### WORK INSTRUCTIONS
Report the number of lines in the data where the word "tile" appears, and add no other text.

Object transformation records
====

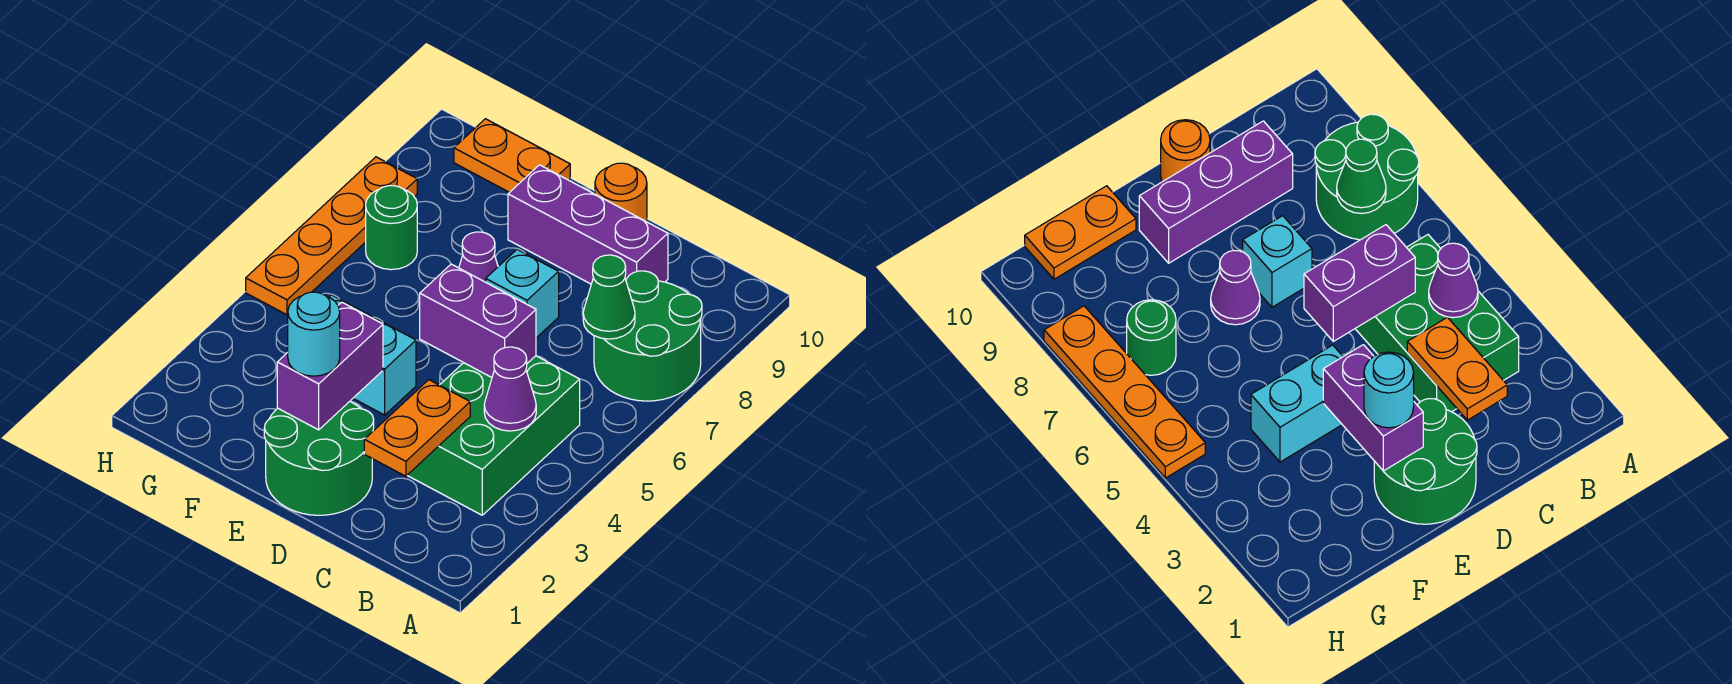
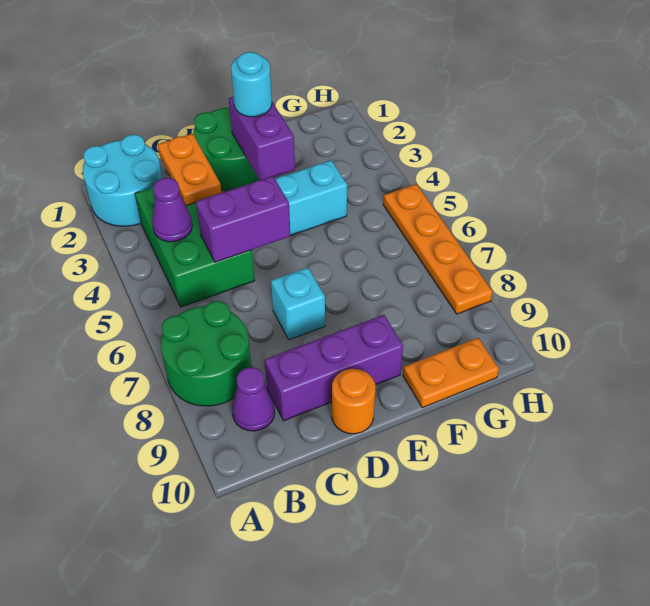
none -> cyan round brick A1:B2 level 1
green cone B7 level 2 -> none
purple cone E7 level 1 -> purple cone B9 level 1
green round brick G7 level 1 -> none

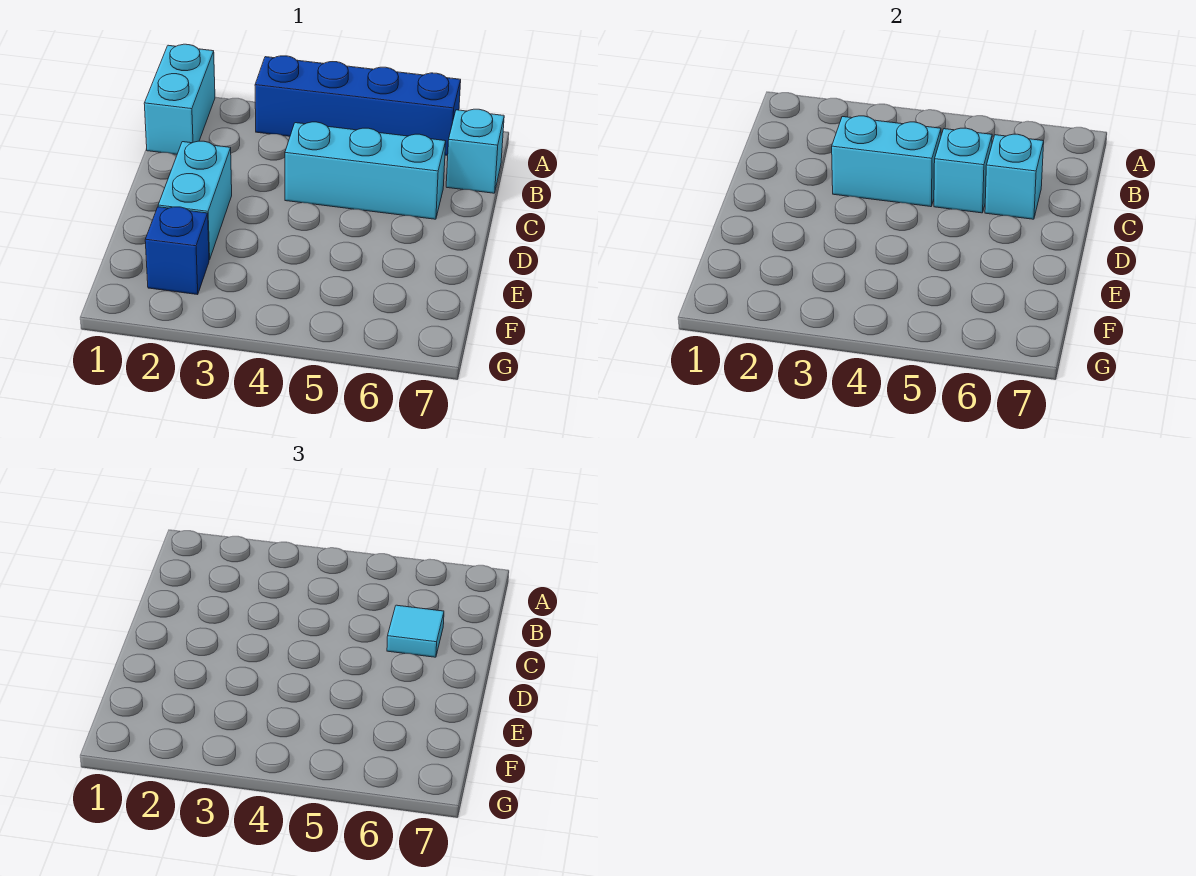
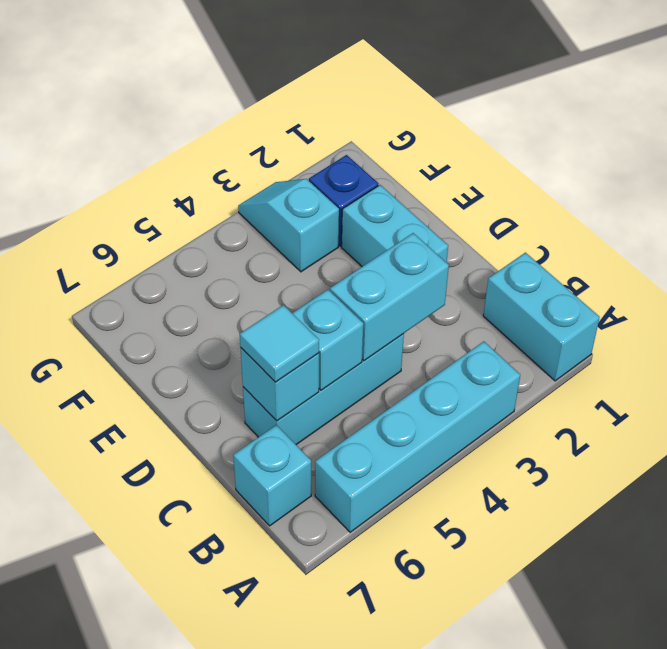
blue brick A3:A6 level 1 -> cyan brick A3:A6 level 1
none -> cyan slope F3:G3 level 1 top F

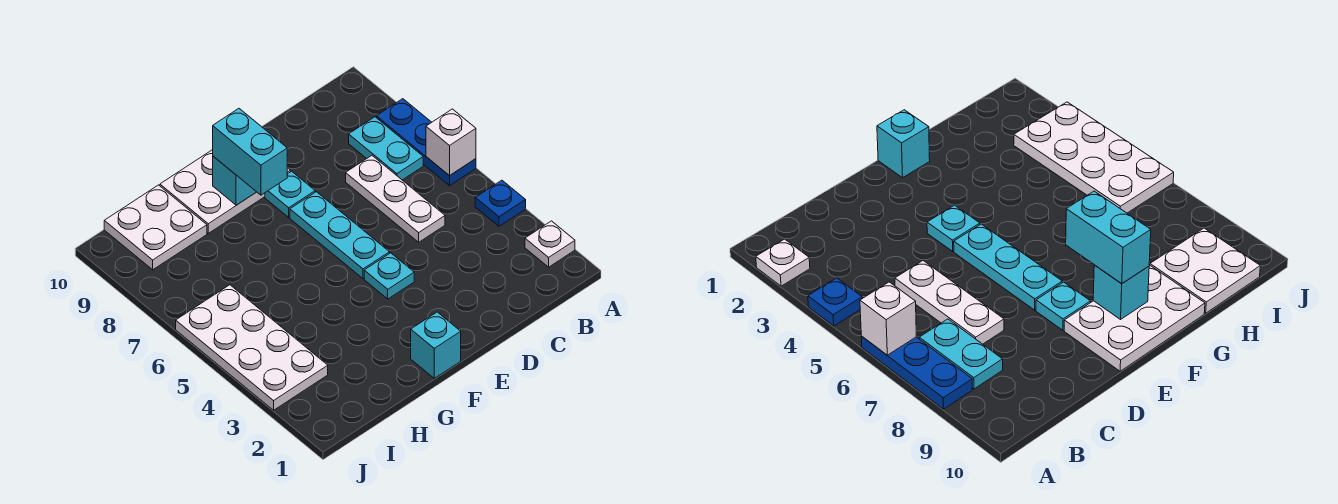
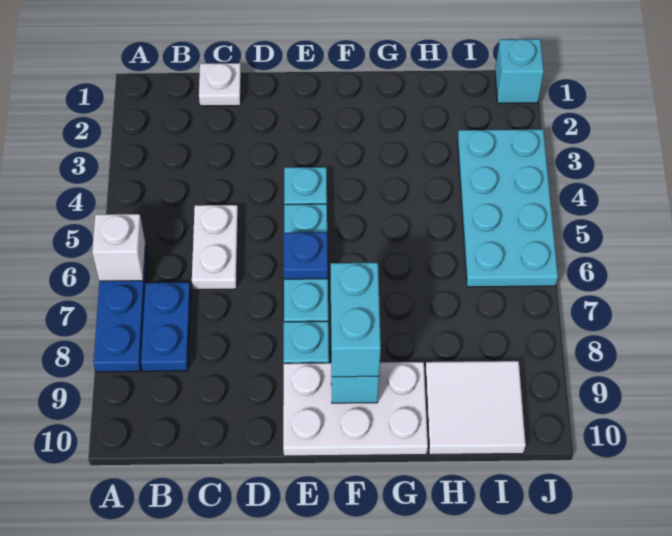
white plate A2 level 1 -> white plate C1 level 1
blue plate A4 level 1 -> blue plate E6 level 2
cyan plate B7:B8 level 1 -> blue plate B7:B8 level 1
white plate C5:C7 level 1 -> white plate C5:C6 level 1
cyan brick F1 level 1 -> cyan brick J1 level 1
white plate H9:I10 level 1 -> white tile H9:I10 level 1
white plate I3:J6 level 1 -> cyan plate I3:J6 level 1

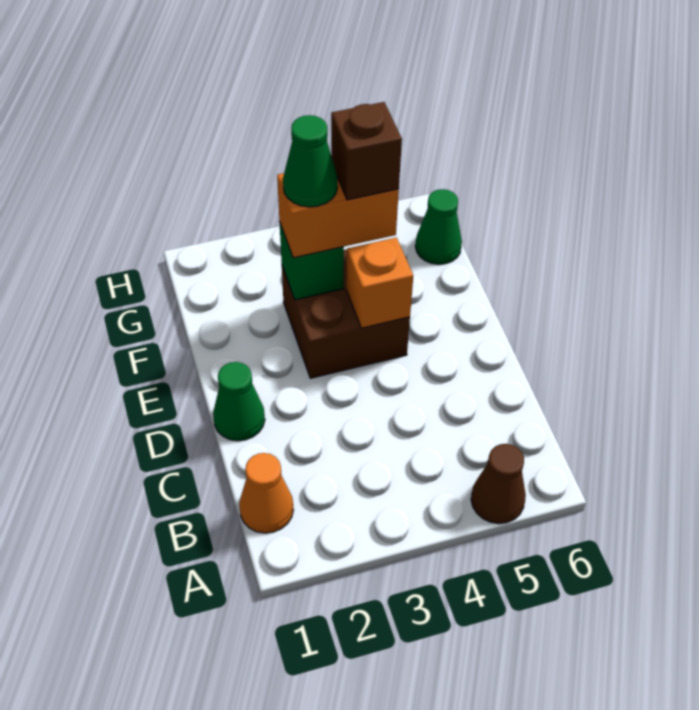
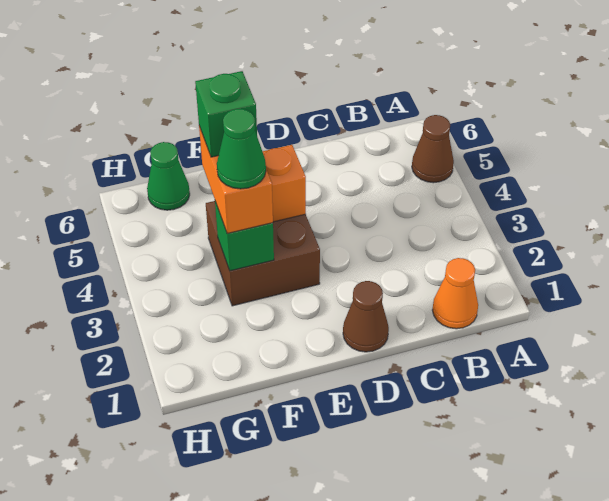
green cone D1 level 1 -> brown cone D1 level 1
brown brick F4 level 4 -> green brick F4 level 4

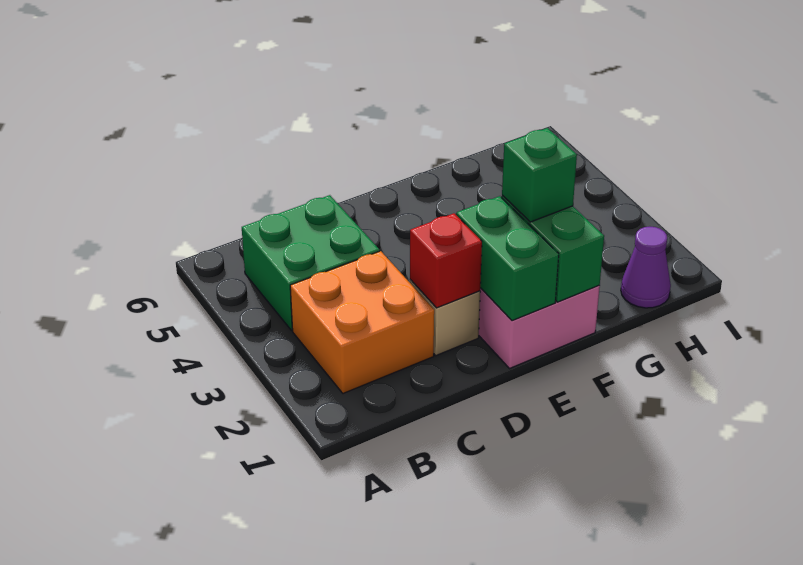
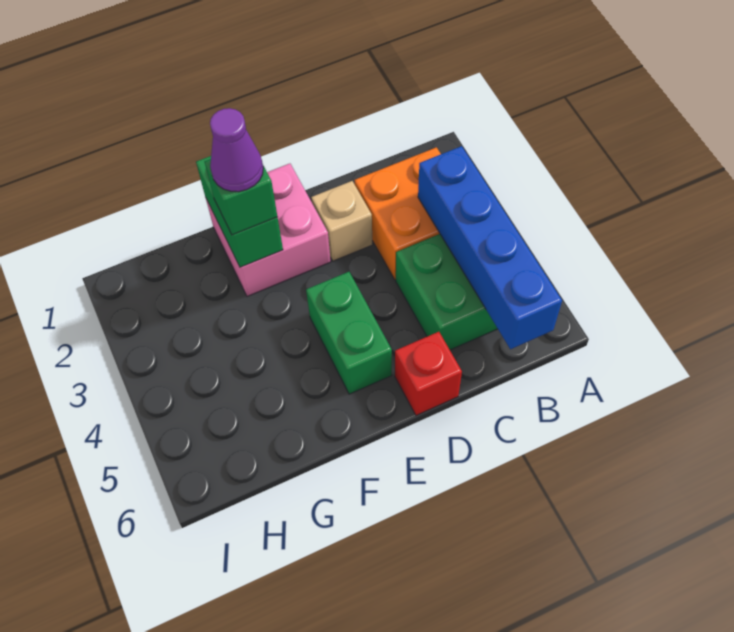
none -> blue brick B3:B6 level 2
red brick D2 level 2 -> red brick D6 level 1
green brick E1:E2 level 2 -> green brick E4:E5 level 1
purple cone H1 level 1 -> purple cone F2 level 4

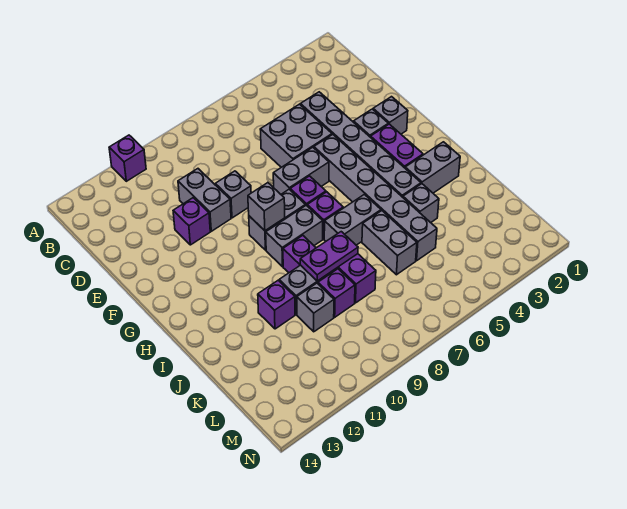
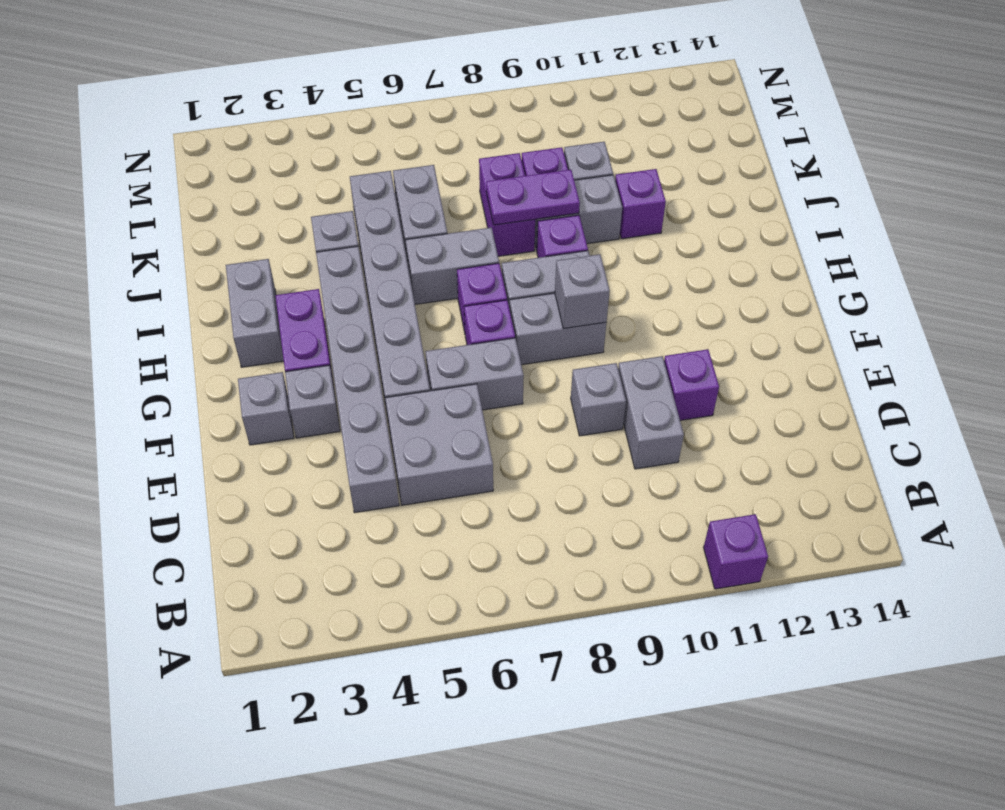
grey brick I2:I3 level 1 -> grey brick H2:I2 level 1

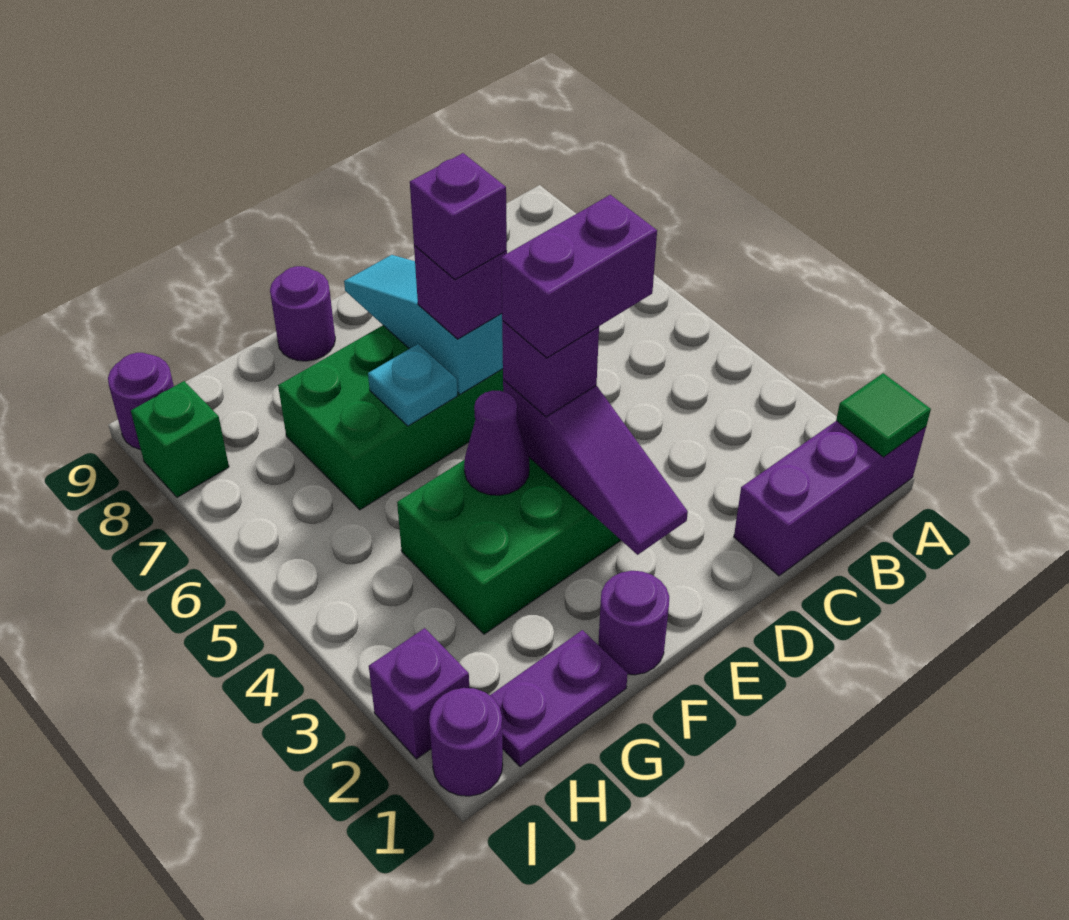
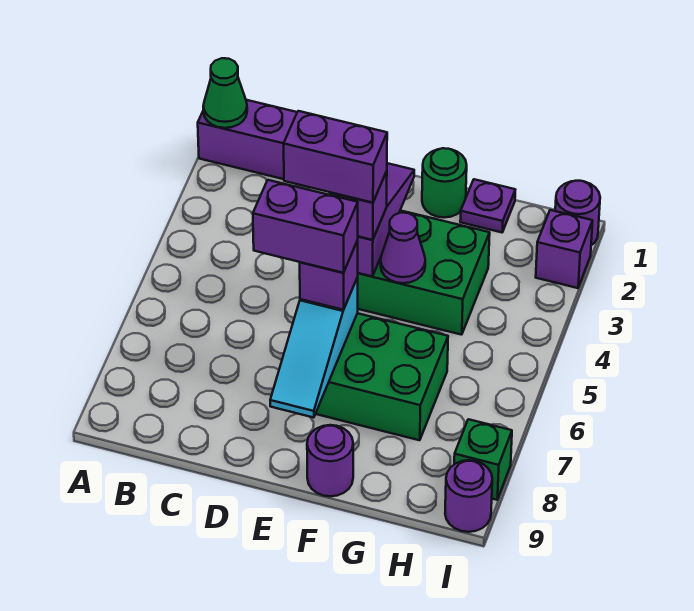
green tile A1 level 2 -> green cone A1 level 2
purple brick E6 level 4 -> purple brick D6:E6 level 4
purple round brick F1 level 1 -> green round brick F1 level 1
cyan plate F6 level 2 -> none
purple plate G1:H1 level 1 -> purple plate G1 level 1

====

### ANSWER FOR THE TASK
2